Output only the lines of the entries that follow, starting at the one with "none -> brown brick B3:B4 level 1" and running down to the one with "none -> purple plate C10 level 1", both included and unchanged.

# LISTED ENTRIES

- Opening Delimiter -

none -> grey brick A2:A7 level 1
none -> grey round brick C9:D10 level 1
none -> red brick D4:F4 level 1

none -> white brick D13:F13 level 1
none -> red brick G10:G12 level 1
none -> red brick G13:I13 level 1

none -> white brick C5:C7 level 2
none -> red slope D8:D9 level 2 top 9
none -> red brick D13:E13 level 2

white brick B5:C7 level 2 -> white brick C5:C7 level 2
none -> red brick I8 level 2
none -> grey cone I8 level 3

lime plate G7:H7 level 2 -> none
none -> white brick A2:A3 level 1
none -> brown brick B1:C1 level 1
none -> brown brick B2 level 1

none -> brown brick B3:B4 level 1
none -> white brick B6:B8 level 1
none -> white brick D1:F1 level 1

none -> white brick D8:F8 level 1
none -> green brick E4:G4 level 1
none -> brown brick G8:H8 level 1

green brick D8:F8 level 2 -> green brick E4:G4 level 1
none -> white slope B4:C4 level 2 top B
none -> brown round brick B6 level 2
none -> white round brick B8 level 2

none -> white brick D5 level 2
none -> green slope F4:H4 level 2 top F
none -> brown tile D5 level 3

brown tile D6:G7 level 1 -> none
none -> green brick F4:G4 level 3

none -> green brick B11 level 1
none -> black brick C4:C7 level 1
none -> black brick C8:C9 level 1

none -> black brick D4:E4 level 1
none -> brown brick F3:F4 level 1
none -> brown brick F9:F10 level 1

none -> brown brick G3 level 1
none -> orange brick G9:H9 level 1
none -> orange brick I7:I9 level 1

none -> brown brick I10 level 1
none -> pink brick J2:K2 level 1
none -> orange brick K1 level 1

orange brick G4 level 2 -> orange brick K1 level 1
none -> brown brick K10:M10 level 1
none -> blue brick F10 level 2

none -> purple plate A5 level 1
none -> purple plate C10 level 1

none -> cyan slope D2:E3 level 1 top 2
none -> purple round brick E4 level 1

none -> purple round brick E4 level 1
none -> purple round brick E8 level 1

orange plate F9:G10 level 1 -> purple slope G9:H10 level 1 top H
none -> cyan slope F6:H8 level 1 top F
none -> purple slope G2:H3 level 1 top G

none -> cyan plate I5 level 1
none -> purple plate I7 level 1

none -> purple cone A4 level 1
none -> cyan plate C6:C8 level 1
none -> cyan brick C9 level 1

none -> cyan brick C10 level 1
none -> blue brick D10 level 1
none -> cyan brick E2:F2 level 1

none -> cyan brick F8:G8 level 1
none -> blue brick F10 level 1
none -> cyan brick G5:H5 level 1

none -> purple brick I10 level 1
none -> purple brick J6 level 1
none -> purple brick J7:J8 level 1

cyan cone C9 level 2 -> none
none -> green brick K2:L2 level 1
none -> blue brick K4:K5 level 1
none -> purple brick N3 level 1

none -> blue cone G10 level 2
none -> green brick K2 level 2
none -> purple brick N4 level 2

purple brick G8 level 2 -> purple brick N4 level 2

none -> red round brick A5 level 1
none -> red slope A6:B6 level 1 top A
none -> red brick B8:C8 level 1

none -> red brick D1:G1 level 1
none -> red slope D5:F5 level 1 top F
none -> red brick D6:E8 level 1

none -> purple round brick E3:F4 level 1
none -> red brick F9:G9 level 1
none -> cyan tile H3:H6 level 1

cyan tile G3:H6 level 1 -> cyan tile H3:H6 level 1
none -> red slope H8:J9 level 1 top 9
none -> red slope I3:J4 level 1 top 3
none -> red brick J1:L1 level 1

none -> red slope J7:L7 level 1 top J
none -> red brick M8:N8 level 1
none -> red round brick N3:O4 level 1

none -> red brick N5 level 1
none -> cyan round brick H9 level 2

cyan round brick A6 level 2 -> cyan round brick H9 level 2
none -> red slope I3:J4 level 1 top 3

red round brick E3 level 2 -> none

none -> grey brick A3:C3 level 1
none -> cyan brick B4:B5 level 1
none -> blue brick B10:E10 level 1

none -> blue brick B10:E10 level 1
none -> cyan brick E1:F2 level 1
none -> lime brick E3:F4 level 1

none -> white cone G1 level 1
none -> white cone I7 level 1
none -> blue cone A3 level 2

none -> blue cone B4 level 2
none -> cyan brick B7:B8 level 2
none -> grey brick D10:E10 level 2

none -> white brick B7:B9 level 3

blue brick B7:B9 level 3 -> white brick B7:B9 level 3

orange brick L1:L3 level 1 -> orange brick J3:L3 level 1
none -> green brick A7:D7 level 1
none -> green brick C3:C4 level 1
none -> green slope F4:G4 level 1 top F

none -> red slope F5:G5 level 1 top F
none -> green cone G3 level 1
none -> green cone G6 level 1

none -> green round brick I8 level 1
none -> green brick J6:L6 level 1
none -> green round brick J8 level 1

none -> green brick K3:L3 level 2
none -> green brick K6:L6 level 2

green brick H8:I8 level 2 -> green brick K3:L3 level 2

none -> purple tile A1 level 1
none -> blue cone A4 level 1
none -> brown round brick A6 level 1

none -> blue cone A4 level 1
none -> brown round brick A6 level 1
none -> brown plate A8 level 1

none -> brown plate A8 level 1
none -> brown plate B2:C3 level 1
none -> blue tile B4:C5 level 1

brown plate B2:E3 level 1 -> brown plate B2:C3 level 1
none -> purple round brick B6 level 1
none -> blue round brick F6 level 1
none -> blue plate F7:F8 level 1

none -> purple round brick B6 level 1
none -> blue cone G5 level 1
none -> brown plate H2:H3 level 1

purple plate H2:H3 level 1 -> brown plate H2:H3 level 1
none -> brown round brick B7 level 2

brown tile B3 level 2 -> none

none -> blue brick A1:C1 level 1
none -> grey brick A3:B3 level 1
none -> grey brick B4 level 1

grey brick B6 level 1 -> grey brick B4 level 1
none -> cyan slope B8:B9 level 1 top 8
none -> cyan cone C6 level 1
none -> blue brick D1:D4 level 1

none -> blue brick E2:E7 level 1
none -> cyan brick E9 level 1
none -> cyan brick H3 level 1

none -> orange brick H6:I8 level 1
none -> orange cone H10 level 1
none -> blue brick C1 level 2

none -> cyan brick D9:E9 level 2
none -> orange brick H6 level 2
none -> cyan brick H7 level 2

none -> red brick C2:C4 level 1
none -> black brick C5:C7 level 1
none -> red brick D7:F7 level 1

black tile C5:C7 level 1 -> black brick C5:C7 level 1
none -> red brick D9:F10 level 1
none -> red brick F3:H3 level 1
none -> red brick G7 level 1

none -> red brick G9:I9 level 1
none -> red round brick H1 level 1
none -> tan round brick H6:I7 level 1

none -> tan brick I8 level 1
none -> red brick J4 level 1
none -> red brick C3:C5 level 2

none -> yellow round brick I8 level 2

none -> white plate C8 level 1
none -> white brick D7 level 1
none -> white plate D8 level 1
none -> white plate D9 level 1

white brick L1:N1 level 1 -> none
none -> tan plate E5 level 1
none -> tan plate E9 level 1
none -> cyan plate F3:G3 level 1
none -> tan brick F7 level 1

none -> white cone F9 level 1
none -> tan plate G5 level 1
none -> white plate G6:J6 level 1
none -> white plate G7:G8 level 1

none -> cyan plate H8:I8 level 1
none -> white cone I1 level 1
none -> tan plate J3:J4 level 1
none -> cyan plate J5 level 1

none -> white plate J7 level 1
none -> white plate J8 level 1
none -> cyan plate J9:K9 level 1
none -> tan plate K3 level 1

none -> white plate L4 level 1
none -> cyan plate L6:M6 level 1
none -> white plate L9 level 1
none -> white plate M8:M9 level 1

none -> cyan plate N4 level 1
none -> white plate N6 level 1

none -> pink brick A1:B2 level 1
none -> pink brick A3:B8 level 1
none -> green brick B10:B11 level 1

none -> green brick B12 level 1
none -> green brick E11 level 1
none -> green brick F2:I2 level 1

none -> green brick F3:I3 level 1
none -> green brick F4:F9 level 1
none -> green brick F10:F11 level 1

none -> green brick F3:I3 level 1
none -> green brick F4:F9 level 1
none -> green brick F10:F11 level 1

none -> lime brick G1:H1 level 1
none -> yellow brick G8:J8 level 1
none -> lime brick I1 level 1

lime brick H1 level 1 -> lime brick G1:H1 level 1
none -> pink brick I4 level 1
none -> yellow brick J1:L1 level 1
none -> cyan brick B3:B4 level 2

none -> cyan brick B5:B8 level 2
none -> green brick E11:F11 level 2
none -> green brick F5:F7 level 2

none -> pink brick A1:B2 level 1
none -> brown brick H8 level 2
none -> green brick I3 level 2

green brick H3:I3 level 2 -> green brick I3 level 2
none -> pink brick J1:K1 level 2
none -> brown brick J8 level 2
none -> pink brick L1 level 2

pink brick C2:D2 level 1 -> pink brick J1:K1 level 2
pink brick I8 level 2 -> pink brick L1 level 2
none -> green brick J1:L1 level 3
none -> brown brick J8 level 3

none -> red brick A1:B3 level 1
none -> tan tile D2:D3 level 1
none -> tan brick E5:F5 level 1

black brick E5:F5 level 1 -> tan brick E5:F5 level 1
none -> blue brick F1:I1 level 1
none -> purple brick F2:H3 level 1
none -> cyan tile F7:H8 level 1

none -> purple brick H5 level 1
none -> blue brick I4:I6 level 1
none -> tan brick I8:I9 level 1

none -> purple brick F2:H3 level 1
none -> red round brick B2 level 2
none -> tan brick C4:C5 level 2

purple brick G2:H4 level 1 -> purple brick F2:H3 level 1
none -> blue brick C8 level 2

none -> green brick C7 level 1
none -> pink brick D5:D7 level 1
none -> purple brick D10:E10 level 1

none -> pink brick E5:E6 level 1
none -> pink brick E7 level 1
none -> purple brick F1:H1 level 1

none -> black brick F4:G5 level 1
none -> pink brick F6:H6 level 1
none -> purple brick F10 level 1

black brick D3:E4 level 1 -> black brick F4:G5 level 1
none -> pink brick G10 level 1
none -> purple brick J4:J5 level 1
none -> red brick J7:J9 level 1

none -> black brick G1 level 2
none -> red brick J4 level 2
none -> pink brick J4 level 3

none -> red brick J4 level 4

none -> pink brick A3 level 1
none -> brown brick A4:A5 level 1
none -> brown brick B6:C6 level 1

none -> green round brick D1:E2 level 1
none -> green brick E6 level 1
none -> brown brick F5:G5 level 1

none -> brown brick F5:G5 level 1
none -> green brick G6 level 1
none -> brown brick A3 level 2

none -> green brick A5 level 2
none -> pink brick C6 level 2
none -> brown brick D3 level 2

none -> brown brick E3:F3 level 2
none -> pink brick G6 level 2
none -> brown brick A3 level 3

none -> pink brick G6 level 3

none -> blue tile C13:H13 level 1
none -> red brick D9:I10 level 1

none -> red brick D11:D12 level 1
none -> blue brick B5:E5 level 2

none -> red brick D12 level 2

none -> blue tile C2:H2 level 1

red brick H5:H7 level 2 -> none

- Closing Delimiter -

# SOLUTION TO THE EXERCISE
none -> brown brick B3:B4 level 1
none -> white brick B6:B8 level 1
none -> white brick D1:F1 level 1

none -> white brick D8:F8 level 1
none -> green brick E4:G4 level 1
none -> brown brick G8:H8 level 1

green brick D8:F8 level 2 -> green brick E4:G4 level 1
none -> white slope B4:C4 level 2 top B
none -> brown round brick B6 level 2
none -> white round brick B8 level 2

none -> white brick D5 level 2
none -> green slope F4:H4 level 2 top F
none -> brown tile D5 level 3

brown tile D6:G7 level 1 -> none
none -> green brick F4:G4 level 3

none -> green brick B11 level 1
none -> black brick C4:C7 level 1
none -> black brick C8:C9 level 1

none -> black brick D4:E4 level 1
none -> brown brick F3:F4 level 1
none -> brown brick F9:F10 level 1

none -> brown brick G3 level 1
none -> orange brick G9:H9 level 1
none -> orange brick I7:I9 level 1

none -> brown brick I10 level 1
none -> pink brick J2:K2 level 1
none -> orange brick K1 level 1

orange brick G4 level 2 -> orange brick K1 level 1
none -> brown brick K10:M10 level 1
none -> blue brick F10 level 2

none -> purple plate A5 level 1
none -> purple plate C10 level 1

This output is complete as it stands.